• Material shown

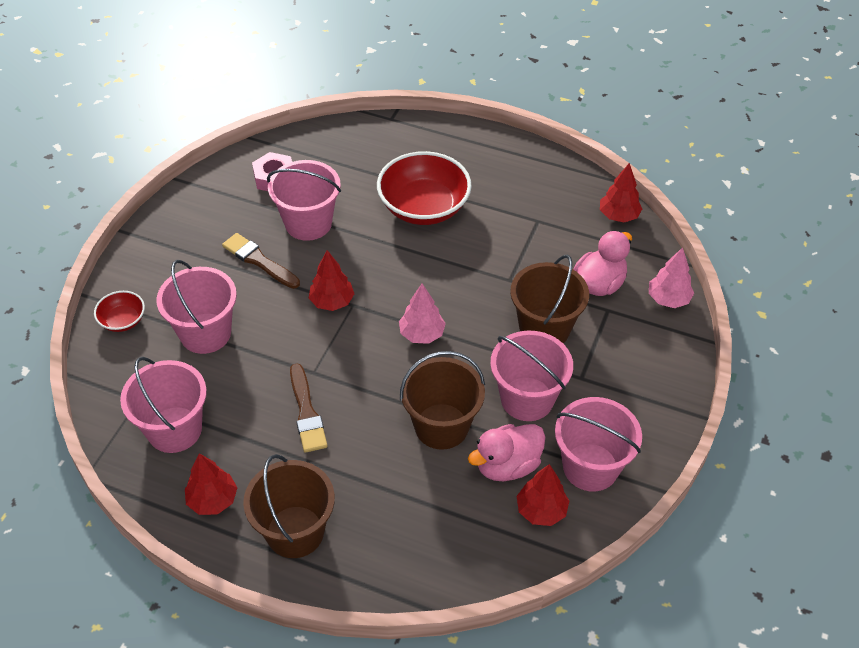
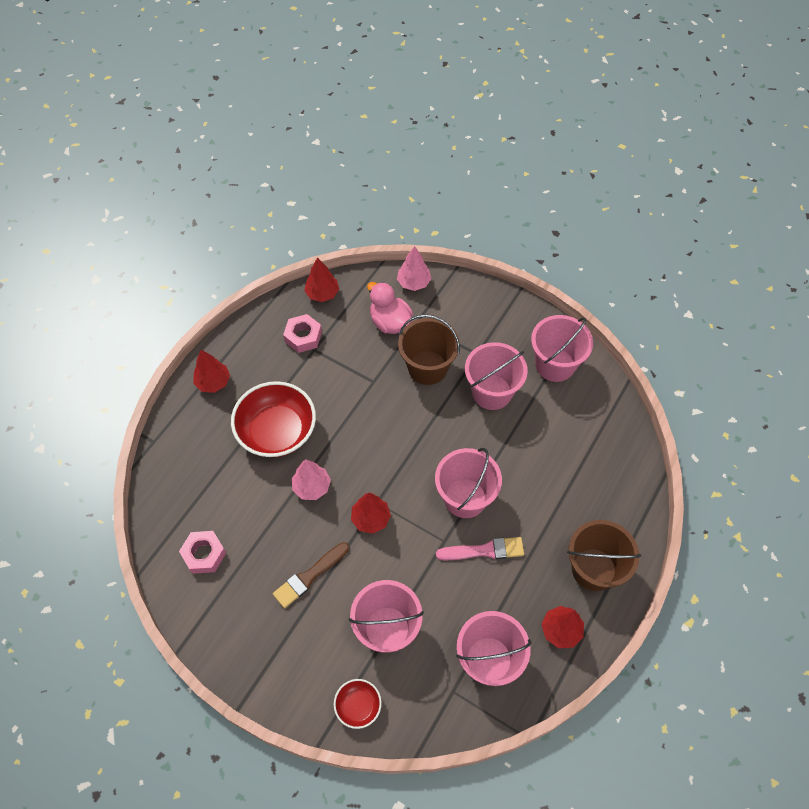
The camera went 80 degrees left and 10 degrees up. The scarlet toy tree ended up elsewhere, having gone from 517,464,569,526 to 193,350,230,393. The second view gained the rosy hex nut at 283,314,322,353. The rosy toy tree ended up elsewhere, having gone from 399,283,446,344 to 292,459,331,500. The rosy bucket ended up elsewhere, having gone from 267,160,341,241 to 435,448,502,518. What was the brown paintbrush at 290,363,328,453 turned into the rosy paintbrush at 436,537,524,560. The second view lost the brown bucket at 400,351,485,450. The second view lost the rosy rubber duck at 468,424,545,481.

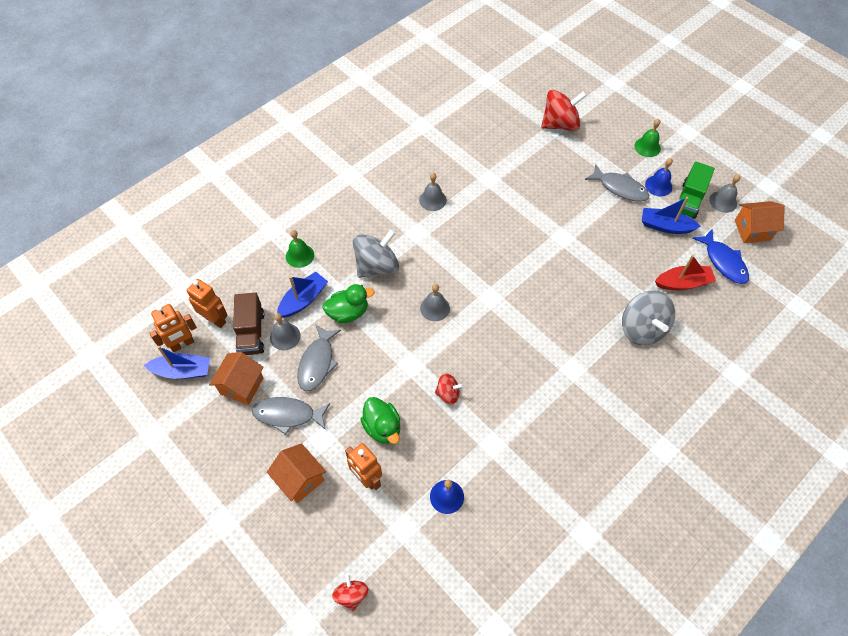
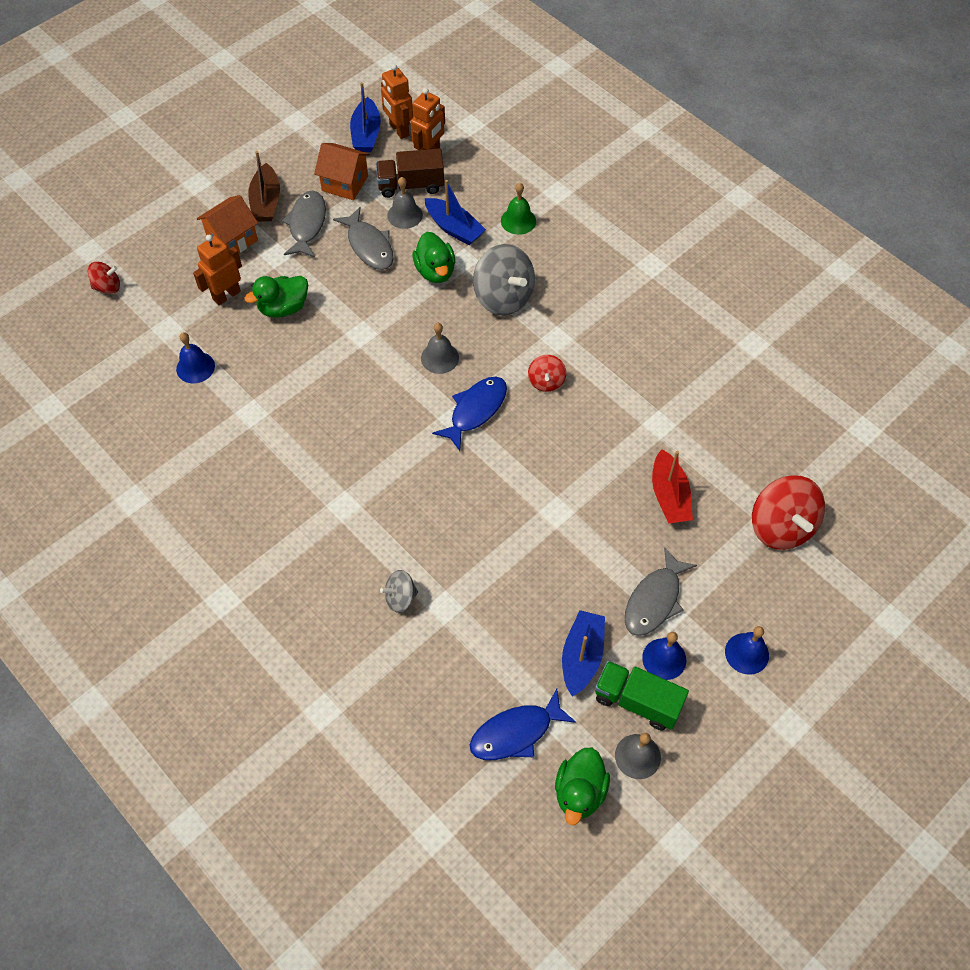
The camera went 90 degrees right and 0 degrees up. The second view gained the brown boat at 248,151,280,222. The grey toy fish at 297,325,341,391 ended up facing another way, 135 degrees counterclockwise from before. The size of the grey toy top at 622,290,675,345 changed by a factor of 0.53. The second view gained the royal blue toy fish at 432,377,507,451. The scarlet toy top ended up elsewhere, having gone from 435,373,463,405 to 528,355,566,392. Where the bright orange cottage stood at 735,201,785,243, the green rubber duck came to stand at 555,748,610,825. The scarlet boat ended up elsewhere, having gone from 655,255,716,290 to 652,449,693,523. What was the green school bell at 634,119,661,157 turned into the royal blue school bell at 725,626,769,675. The second view lost the grey school bell at 419,173,447,211.

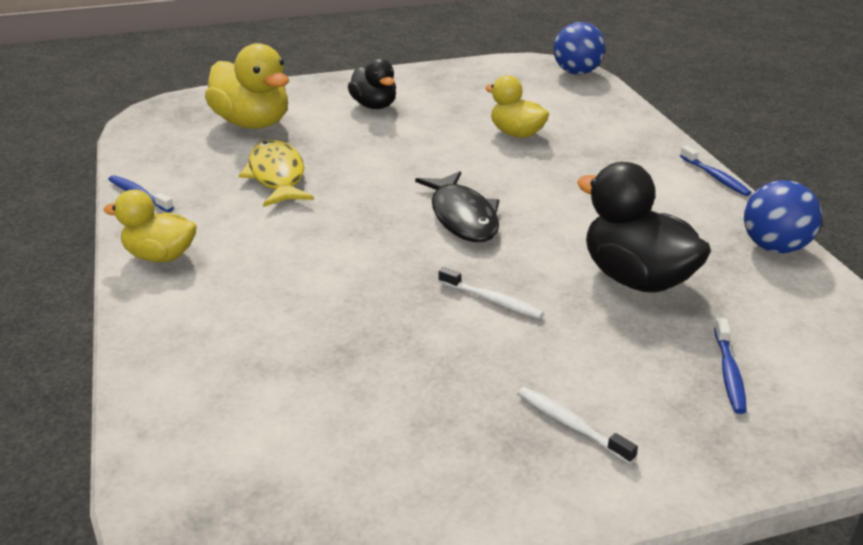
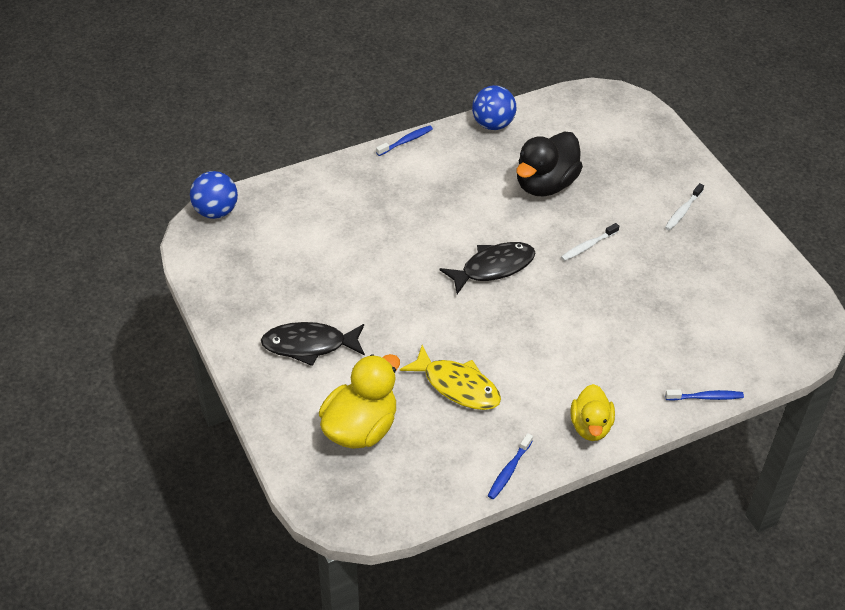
The camera went 100 degrees left and 15 degrees up. Where the black rubber duck stood at 348,58,396,109, the black toy fish came to stand at 261,322,365,366. The yellow toy fish at 239,140,314,207 ended up facing another way, 120 degrees counterclockwise from before. The white tooth brush at 438,267,544,319 ended up facing another way, 150 degrees counterclockwise from before. The royal blue tooth brush ended up elsewhere, having gone from 714,318,747,414 to 665,389,744,401. The second view lost the yellow rubber duck at 485,75,549,138.

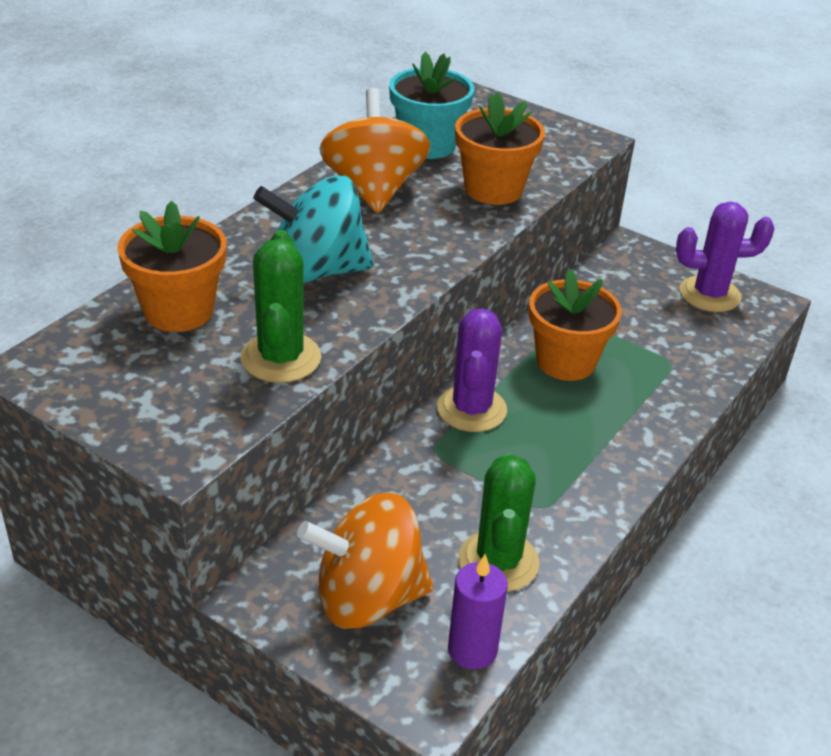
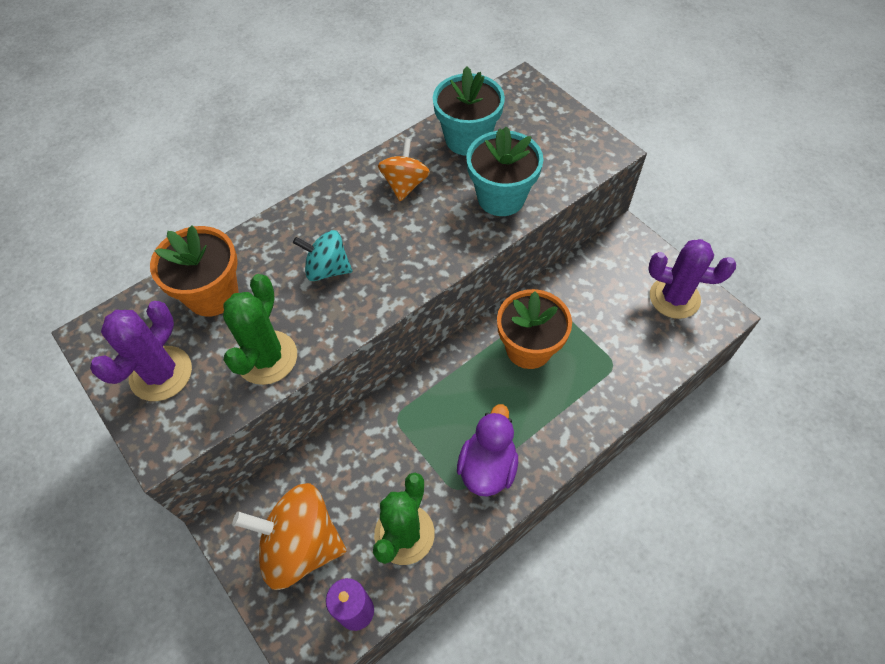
The camera went 20 degrees right and 20 degrees up. The royal purple prickly plant ended up elsewhere, having gone from 437,308,507,432 to 90,301,192,401. The size of the aqua toy top at 253,175,374,283 changed by a factor of 0.59. The size of the bright orange toy top at 319,88,430,213 changed by a factor of 0.59. The second view gained the royal purple rubber duck at 457,404,518,497. What was the bright orange flower pot at 455,92,545,205 turned into the aqua flower pot at 466,127,543,216.

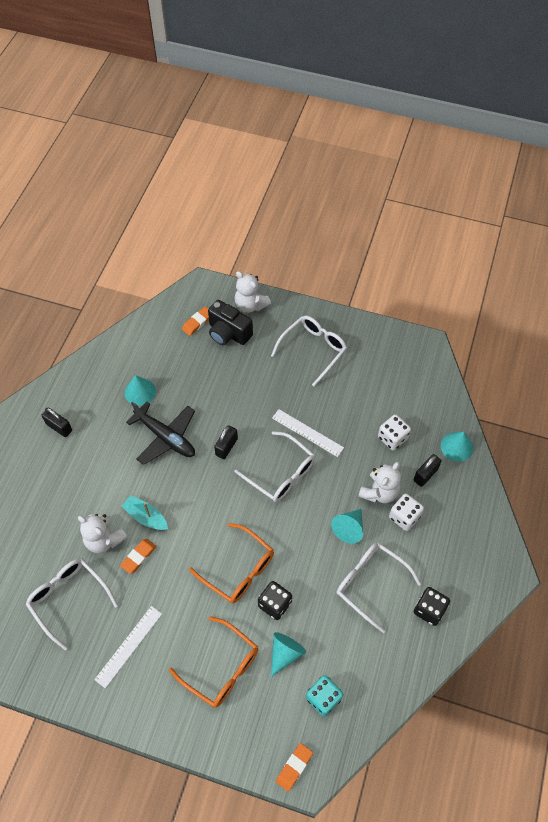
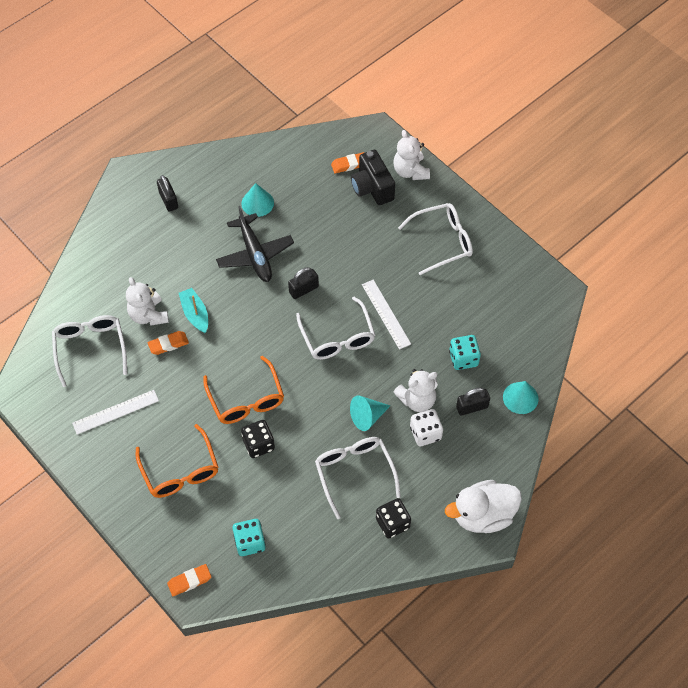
The camera went 30 degrees right and 0 degrees up. The second view gained the white rubber duck at 445,480,522,533. What was the white dice at 378,414,411,451 turned into the aqua dice at 449,335,481,370. The second view lost the aqua cone shape at 271,632,306,677.

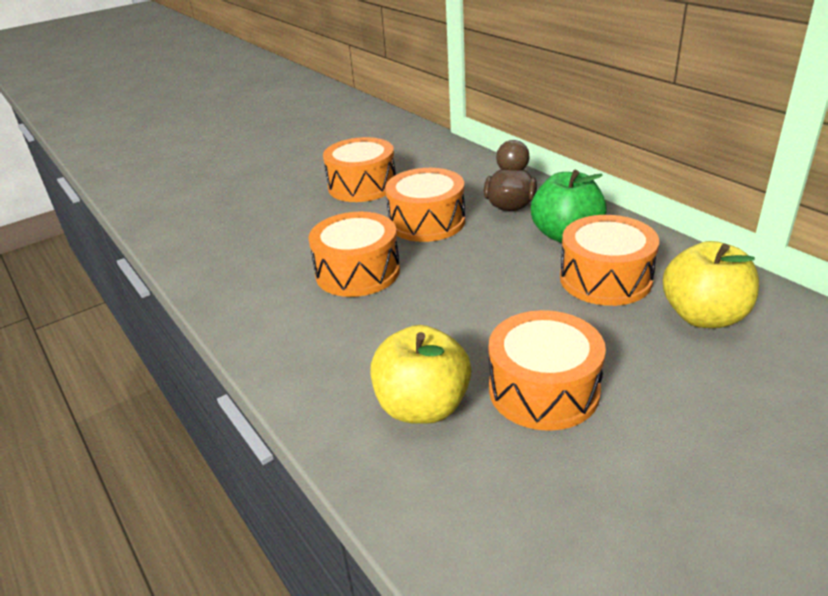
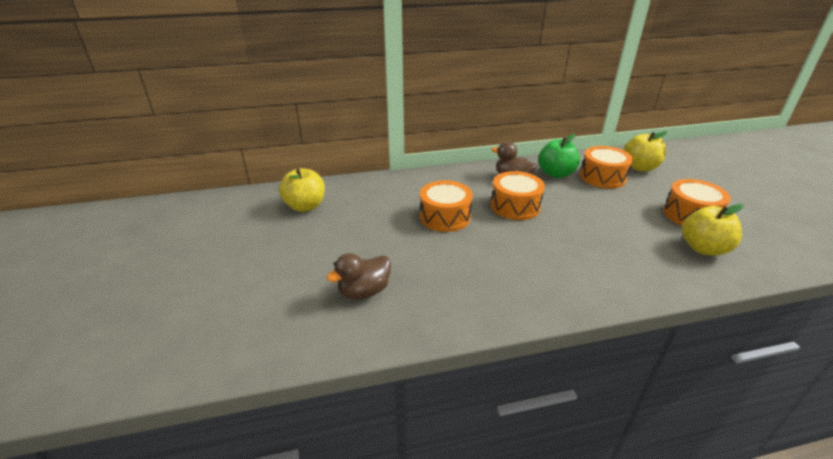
The camera went 70 degrees left and 0 degrees up. The second view gained the yellow toy apple at 279,168,325,212. The second view gained the brown rubber duck at 326,253,391,300. The second view lost the bright orange toy drum at 309,212,400,297.

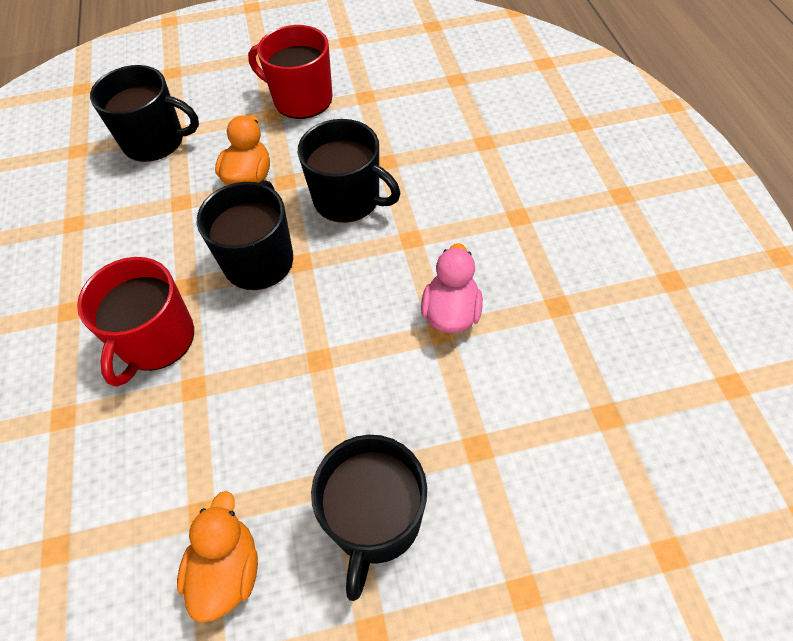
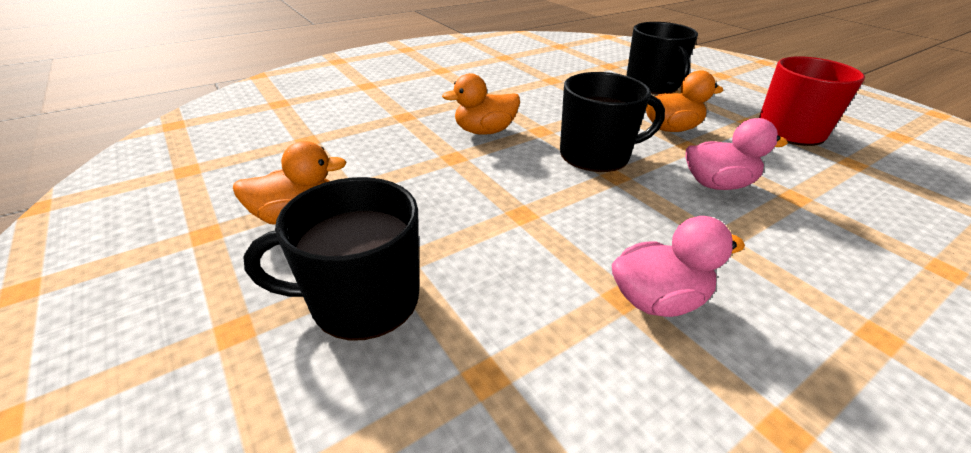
The camera went 65 degrees right and 20 degrees down. Where the scarlet mug stood at 77,257,194,387, the bright orange rubber duck came to stand at 442,73,520,135. Where the black mug stood at 298,119,400,223, the rosy rubber duck came to stand at 686,118,788,190.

• How to complete this task
Would you give the entries above again verbatim, omitting the images they contain?

• Problem solution
The camera went 80 degrees left and 10 degrees up. The scarlet toy tree ended up elsewhere, having gone from 517,464,569,526 to 193,350,230,393. The second view gained the rosy hex nut at 283,314,322,353. The rosy toy tree ended up elsewhere, having gone from 399,283,446,344 to 292,459,331,500. The rosy bucket ended up elsewhere, having gone from 267,160,341,241 to 435,448,502,518. What was the brown paintbrush at 290,363,328,453 turned into the rosy paintbrush at 436,537,524,560. The second view lost the brown bucket at 400,351,485,450. The second view lost the rosy rubber duck at 468,424,545,481.

The camera went 90 degrees right and 0 degrees up. The second view gained the brown boat at 248,151,280,222. The grey toy fish at 297,325,341,391 ended up facing another way, 135 degrees counterclockwise from before. The size of the grey toy top at 622,290,675,345 changed by a factor of 0.53. The second view gained the royal blue toy fish at 432,377,507,451. The scarlet toy top ended up elsewhere, having gone from 435,373,463,405 to 528,355,566,392. Where the bright orange cottage stood at 735,201,785,243, the green rubber duck came to stand at 555,748,610,825. The scarlet boat ended up elsewhere, having gone from 655,255,716,290 to 652,449,693,523. What was the green school bell at 634,119,661,157 turned into the royal blue school bell at 725,626,769,675. The second view lost the grey school bell at 419,173,447,211.

The camera went 100 degrees left and 15 degrees up. Where the black rubber duck stood at 348,58,396,109, the black toy fish came to stand at 261,322,365,366. The yellow toy fish at 239,140,314,207 ended up facing another way, 120 degrees counterclockwise from before. The white tooth brush at 438,267,544,319 ended up facing another way, 150 degrees counterclockwise from before. The royal blue tooth brush ended up elsewhere, having gone from 714,318,747,414 to 665,389,744,401. The second view lost the yellow rubber duck at 485,75,549,138.

The camera went 20 degrees right and 20 degrees up. The royal purple prickly plant ended up elsewhere, having gone from 437,308,507,432 to 90,301,192,401. The size of the aqua toy top at 253,175,374,283 changed by a factor of 0.59. The size of the bright orange toy top at 319,88,430,213 changed by a factor of 0.59. The second view gained the royal purple rubber duck at 457,404,518,497. What was the bright orange flower pot at 455,92,545,205 turned into the aqua flower pot at 466,127,543,216.

The camera went 30 degrees right and 0 degrees up. The second view gained the white rubber duck at 445,480,522,533. What was the white dice at 378,414,411,451 turned into the aqua dice at 449,335,481,370. The second view lost the aqua cone shape at 271,632,306,677.

The camera went 70 degrees left and 0 degrees up. The second view gained the yellow toy apple at 279,168,325,212. The second view gained the brown rubber duck at 326,253,391,300. The second view lost the bright orange toy drum at 309,212,400,297.

The camera went 65 degrees right and 20 degrees down. Where the scarlet mug stood at 77,257,194,387, the bright orange rubber duck came to stand at 442,73,520,135. Where the black mug stood at 298,119,400,223, the rosy rubber duck came to stand at 686,118,788,190.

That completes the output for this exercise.